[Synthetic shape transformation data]

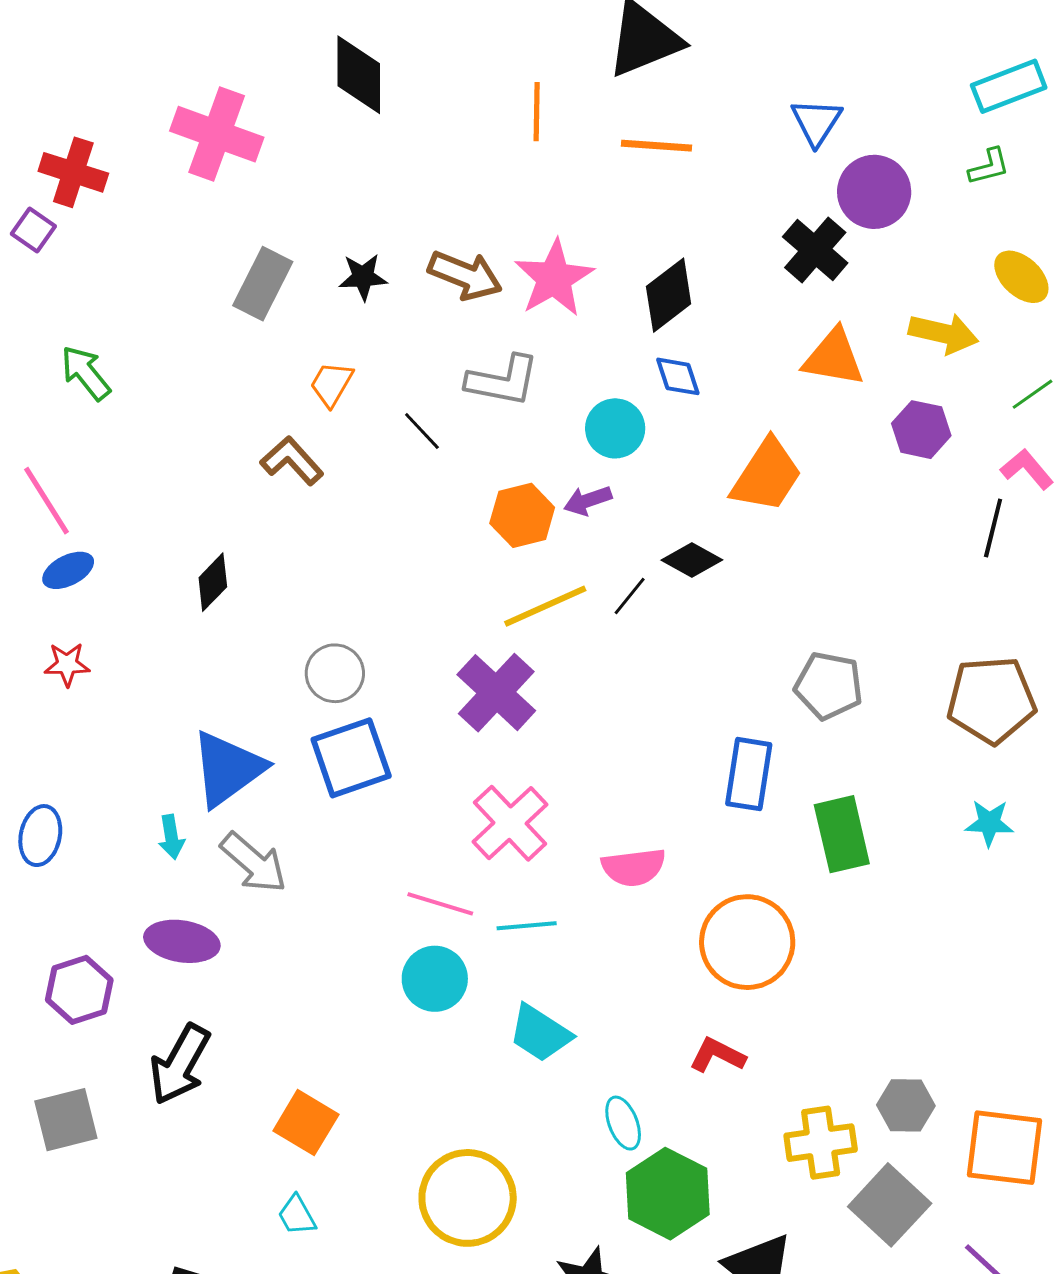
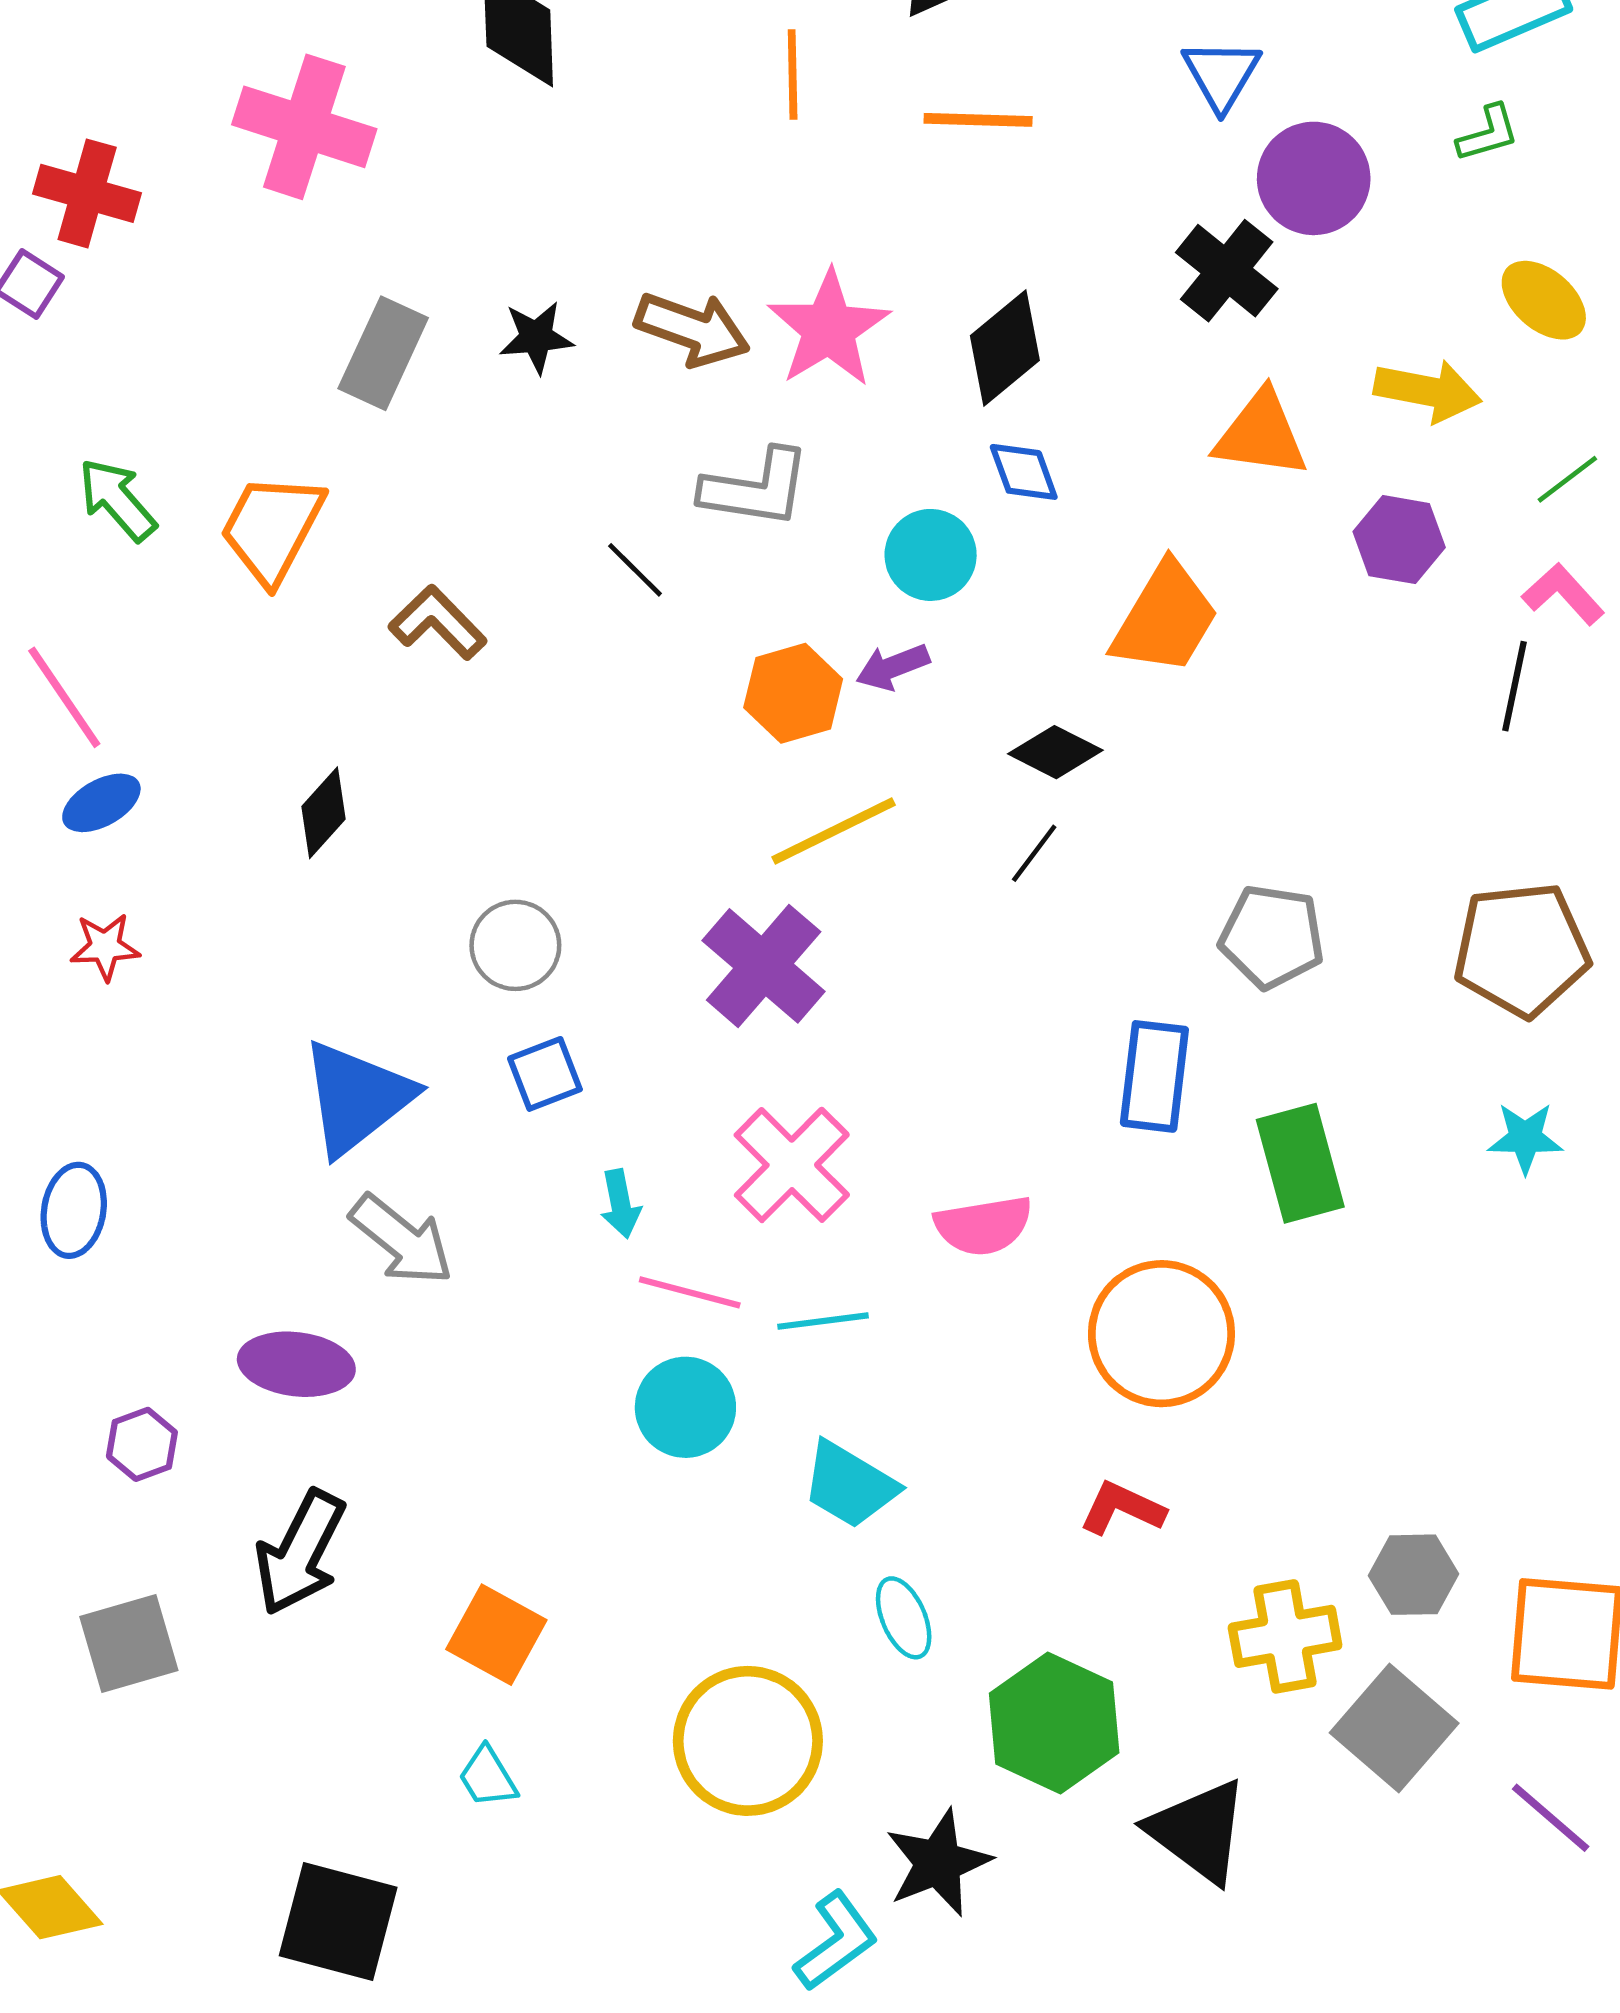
orange trapezoid: (331, 384) -> (272, 528), moved, size x1.6
black line: (630, 596) -> (1034, 853), moved
blue square: (351, 758) -> (545, 1074), size x0.6
cyan arrow: (171, 837) -> (620, 1204), moved
purple hexagon: (79, 990) -> (142, 1444), size x0.7
cyan ellipse: (623, 1123) -> (904, 1618), moved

▶ **INSTRUCTIONS FOR THE TASK**: Number of lines with the string "moved" in the data above: report this figure and nothing more.

▶ **REPLY TO THE TASK**: 4